Extracted records
____________________
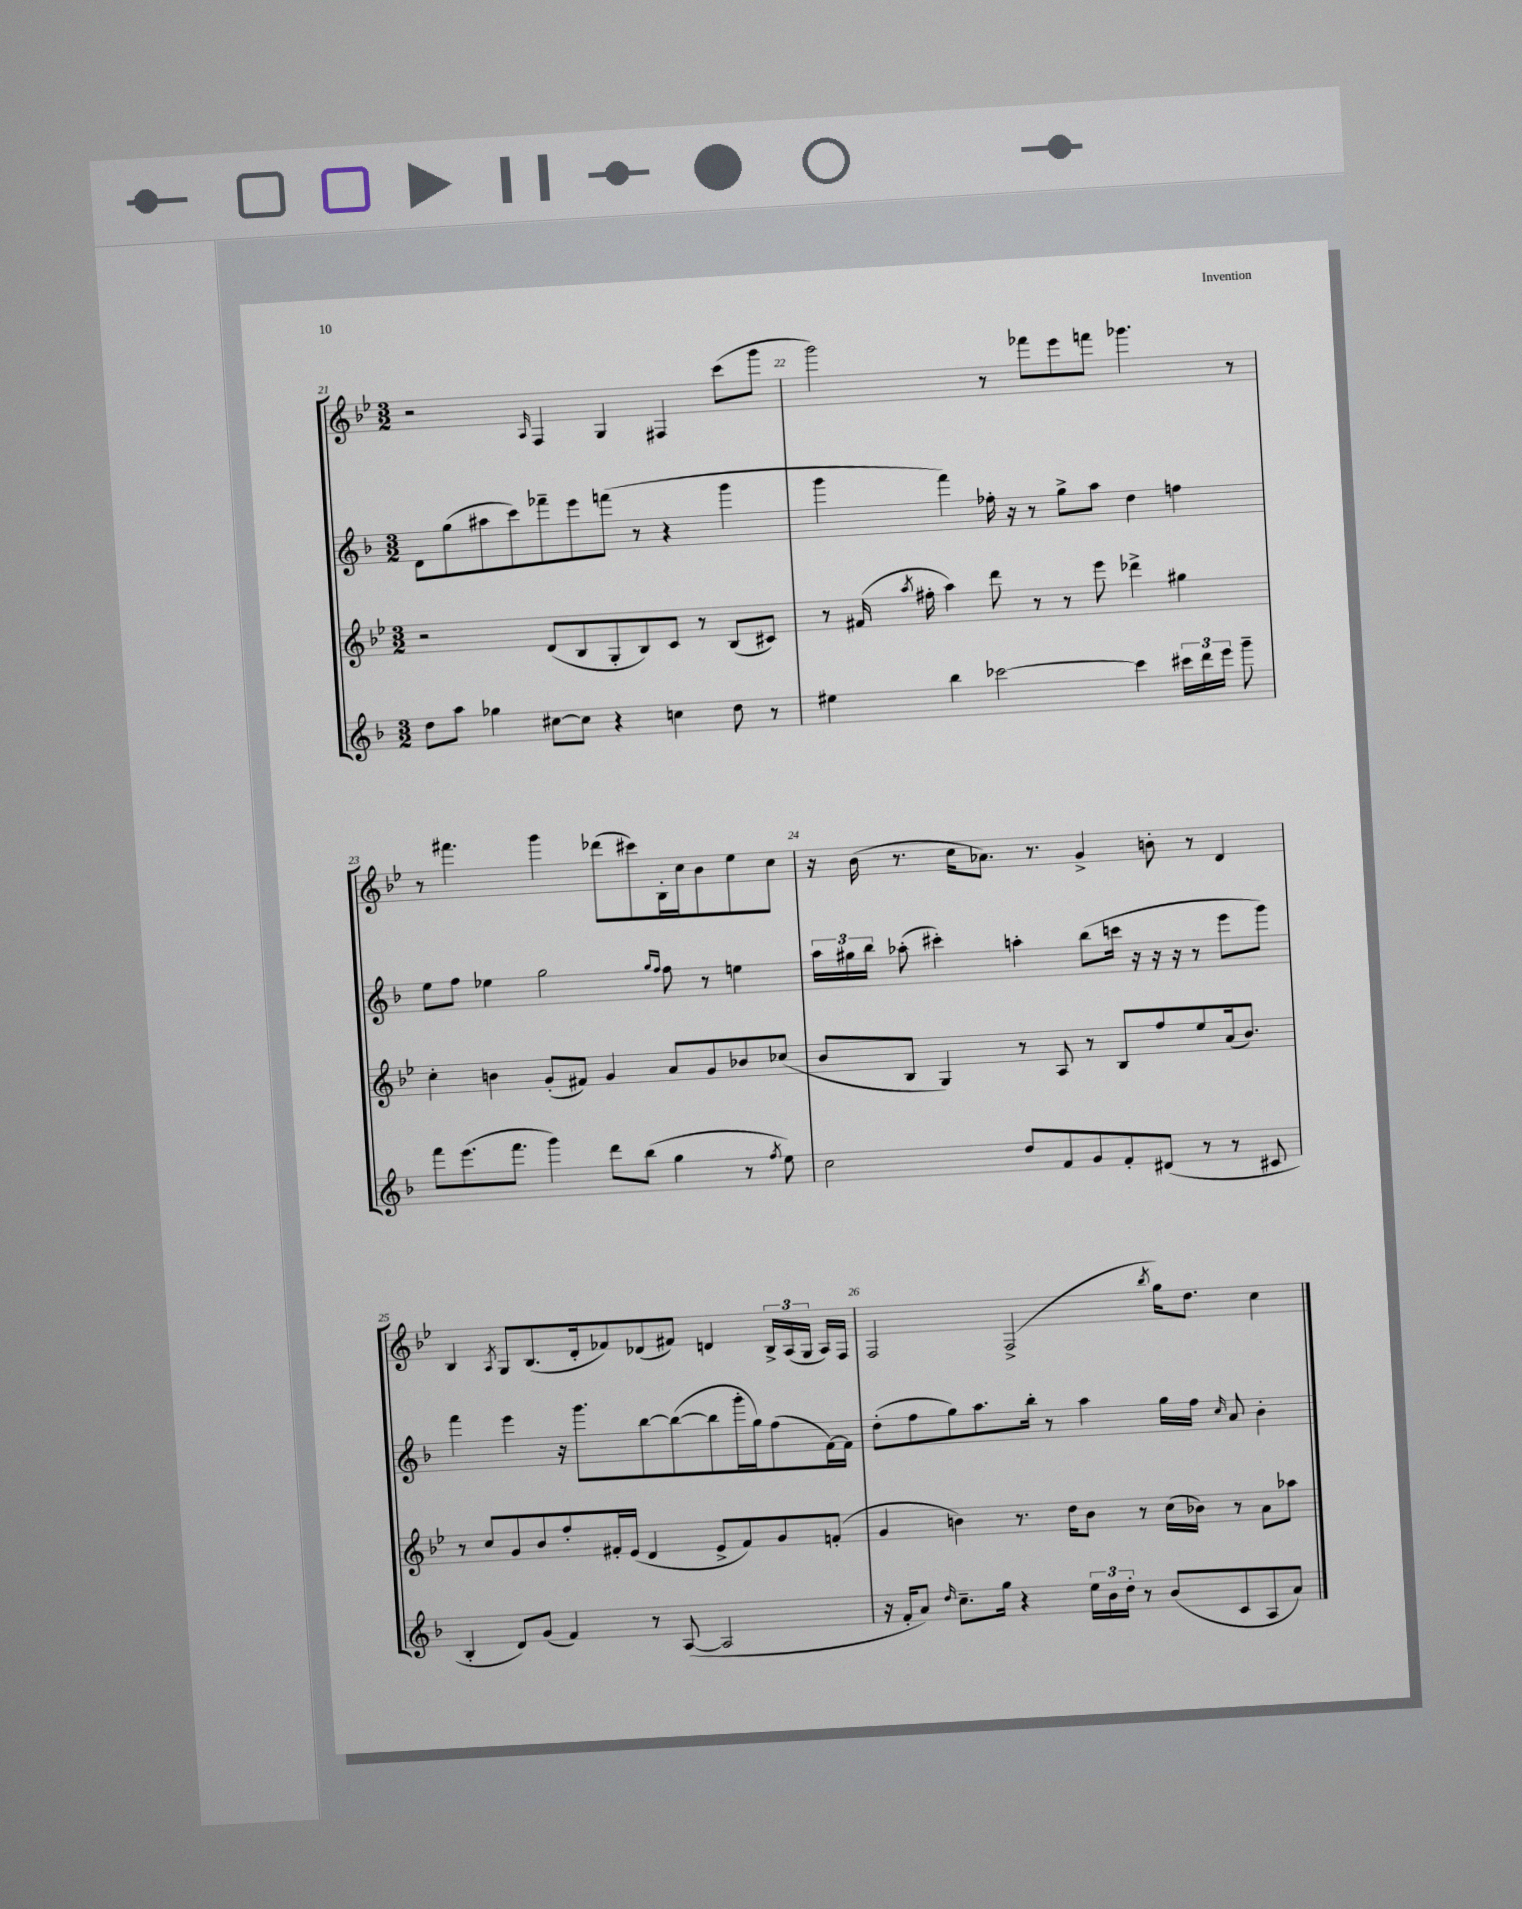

**kern	**kern	**kern	**kern
*staff4	*staff3	*staff2	*staff1
*clefG2	*clefG2	*clefG2	*clefG2
*k[b-]	*k[b-e-]	*k[b-]	*k[b-e-]
*M3/2	*M3/2	*M3/2	*M3/2
8dd	2r	8d	2r
8aa	.	(8gg	.
4gg-	.	8aa#	.
.	.	8ccc)	.
.	.	.	16qqA
[8cc#	(8d	8fff-~	4F
8cc#]	8B-	8eee	.
4r	8G'	(8fff	4G
.	8B-)	8r	.
4cc	8c	4r	4F#
.	8r	.	.
8dd	(8B-	4ggg	(8ccc
8r	8c#)	.	8ggg
=	=	=	=
4ee#	8r	4ggg	2ggg)
.	(16f#	.	.
.	8qaa	.	.
.	16ff#'	.	.
4bb-	4aa)	4fff)	.
[2ccc-	8ddd	16ff-'	8r
.	.	16r	.
.	8r	8r	8fff-
.	8r	8gg^	8eee-
.	8eee-	8aa	8fff
4ccc-]	4ddd-^	4dd	4.ggg-
24ccc#	4gg#	4ff	.
24ddd	.	.	.
24eee	.	.	.
8ggg~	.	.	8r
=	=	=	=
8fff	4cc'	8ee	8r
(8.eee	.	8ff	4.fff#
.	4b	4ee-	.
8.fff	.	.	.
4ggg)	(8g'	2gg	4ggg
.	8f#)	.	.
8ddd	4g	.	(8ddd-
(8bb-	.	.	8ccc#)
.	.	16qqgg	.
.	.	16qqff	.
4gg	8a	8ff	16B-'
.	.	.	16cc
.	8g	8r	8b-
8r	8b-	4ee	8ee-
8qff	.	.	.
8ee)	(8cc-	.	8cc
=	=	=	=
2cc	8b-	24aa	16r
.	.	24gg#	.
.	.	.	(16b-
.	.	24bb-	.
.	8B-	(8aa-'	8.r
.	4G)	4ccc#')	.
.	.	.	16cc
.	.	.	8.a-)
8dd	8r	4aa'	.
.	.	.	8.r
8f	8A	.	.
8g	8r	(8bb-	4g^
8f'	8B-	16ccc	.
.	.	16r	.
(8d#	8ff	16r	8b'
.	.	16r	.
8r	8ee-	8r	8r
8r	(16a	8eee	4d
.	8.b-)	.	.
8c#	.	8ggg)	.
=	=	=	=
4B-'	8r	4fff	4B-
.	8cc	.	.
.	.	.	8qA
8d)	8g	4eee	8G
(8g	8b-	.	(8.B-
4f)	8ff'	16r	.
.	.	8.ggg	16d'
.	16f#'	.	8f-)
.	(16e-	.	.
8r	4d	[8bb-	(8d-
([8A	.	(8bb-_	8f#)
2A]	8e-^	8bb-]	4d
.	8f#)	16ggg'	.
.	.	16gg)	.
.	8g	(8ff	24B-^
.	.	.	(24A
.	.	.	24G
.	(8f'	[16f)	16A)
.	.	16f]	16F
=	=	=	=
16r	4g	(8dd'	2F
16f'	.	.	.
8a)	.	8ff	.
16qqdd	.	.	.
8.cc~	4b)	8gg)	.
.	.	8.aa	.
16gg	.	.	.
4r	8.r	.	(2F^
.	.	16bb-'	.
.	.	8r	.
.	16dd	.	.
24ee	8b	4aa	.
24b-	.	.	.
24dd'	.	.	.
8r	8r	.	.
.	.	.	8qbb-
(8b-	(16cc	16gg	16gg)
.	16b-)	16ff	8.dd
.	.	16qqcc	.
8c	8r	8a	.
8A	8a	4b-'	4cc
8a)	8aa-	.	.
==	==	==	==
*-	*-	*-	*-
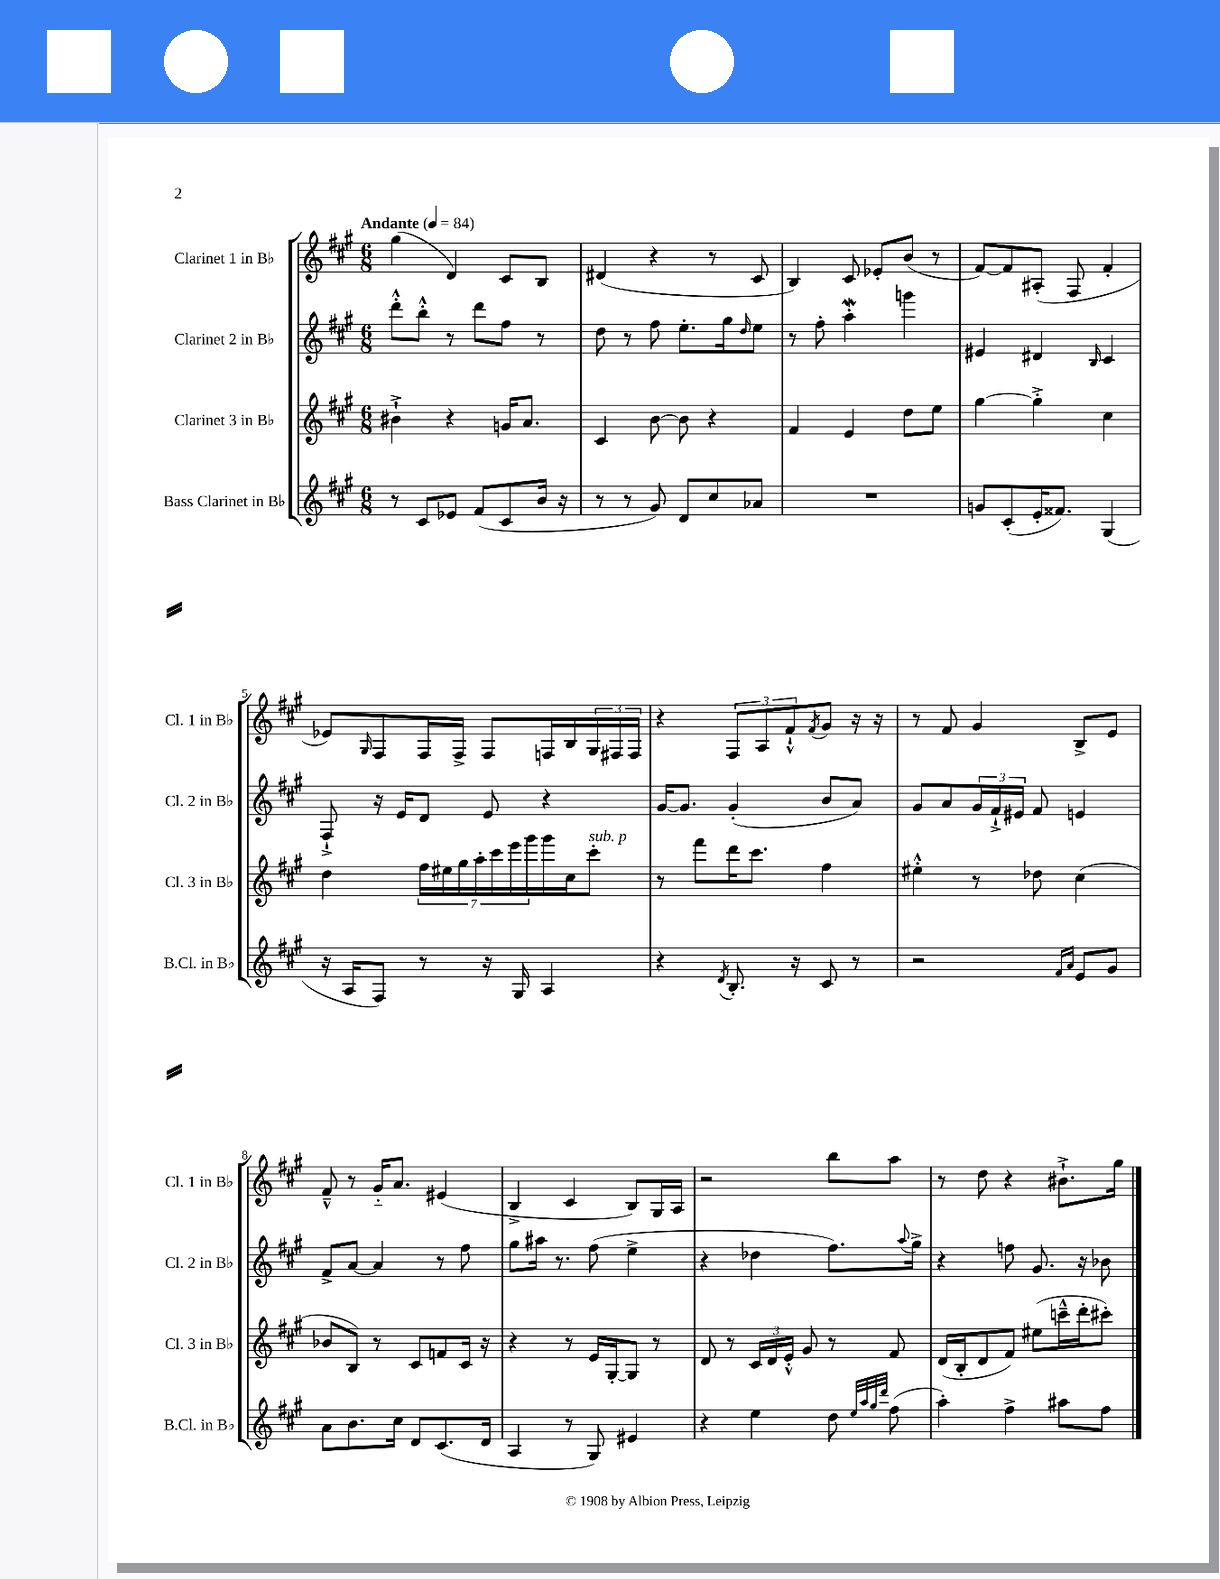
____________________
Copy out the notation in the material with every "*M3/2" switched to "*M4/4" and nothing else altered, leaving out the pictures.

**EXERCISE ANSWER:**
**kern	**kern	**kern	**kern
*staff4	*staff3	*staff2	*staff1
*clefG2	*clefG2	*clefG2	*clefG2
*k[b-]	*k[b-e-]	*k[b-]	*k[b-e-]
*M4/4	*M4/4	*M4/4	*M4/4
8dd	2r	8d	2r
8aa	.	(8gg	.
4gg-	.	8aa#	.
.	.	8ccc)	.
.	.	.	16qqA
[8cc#	(8d	8fff-~	4F
8cc#]	8B-	8eee	.
4r	8G'	(8fff	4G
.	8B-)	8r	.
4cc	8c	4r	4F#
.	8r	.	.
8dd	(8B-	4ggg	(8ccc
8r	8c#)	.	8ggg
=	=	=	=
4ee#	8r	4ggg	2ggg)
.	(16f#	.	.
.	8qaa	.	.
.	16ff#'	.	.
4bb-	4aa)	4fff)	.
[2ccc-	8ddd	16ff-'	8r
.	.	16r	.
.	8r	8r	8fff-
.	8r	8gg^	8eee-
.	8eee-	8aa	8fff
4ccc-]	4ddd-^	4dd	4.ggg-
24ccc#	4gg#	4ff	.
24ddd	.	.	.
24eee	.	.	.
8ggg~	.	.	8r
=	=	=	=
8fff	4cc'	8ee	8r
(8.eee	.	8ff	4.fff#
.	4b	4ee-	.
8.fff	.	.	.
4ggg)	(8g'	2gg	4ggg
.	8f#)	.	.
8ddd	4g	.	(8ddd-
(8bb-	.	.	8ccc#)
.	.	16qqgg	.
.	.	16qqff	.
4gg	8a	8ff	16B-'
.	.	.	16cc
.	8g	8r	8b-
8r	8b-	4ee	8ee-
8qff	.	.	.
8ee)	(8cc-	.	8cc
=	=	=	=
2cc	8b-	24aa	16r
.	.	24gg#	.
.	.	.	(16b-
.	.	24bb-	.
.	8B-	(8aa-'	8.r
.	4G)	4ccc#')	.
.	.	.	16cc
.	.	.	8.a-)
8dd	8r	4aa'	.
.	.	.	8.r
8f	8A	.	.
8g	8r	(8bb-	4g^
8f'	8B-	16ccc	.
.	.	16r	.
(8d#	8ff	16r	8b'
.	.	16r	.
8r	8ee-	8r	8r
8r	(16a	8eee	4d
.	8.b-)	.	.
8c#	.	8ggg)	.
=	=	=	=
4B-'	8r	4fff	4B-
.	8cc	.	.
.	.	.	8qA
8d)	8g	4eee	8G
(8g	8b-	.	(8.B-
4f)	8ff'	16r	.
.	.	8.ggg	16d'
.	16f#'	.	8f-)
.	(16e-	.	.
8r	4d	[8bb-	(8d-
([8A	.	(8bb-_	8f#)
2A]	8e-^	8bb-]	4d
.	8f#)	16ggg'	.
.	.	16gg)	.
.	8g	(8ff	24B-^
.	.	.	(24A
.	.	.	24G
.	(8f'	[16f)	16A)
.	.	16f]	16F
=	=	=	=
16r	4g	(8dd'	2F
16f'	.	.	.
8a)	.	8ff	.
16qqdd	.	.	.
8.cc~	4b)	8gg)	.
.	.	8.aa	.
16gg	.	.	.
4r	8.r	.	(2F^
.	.	16bb-'	.
.	.	8r	.
.	16dd	.	.
24ee	8b	4aa	.
24b-	.	.	.
24dd'	.	.	.
8r	8r	.	.
.	.	.	8qbb-
(8b-	(16cc	16gg	16gg)
.	16b-)	16ff	8.dd
.	.	16qqcc	.
8c	8r	8a	.
8A	8a	4b-'	4cc
8a)	8aa-	.	.
==	==	==	==
*-	*-	*-	*-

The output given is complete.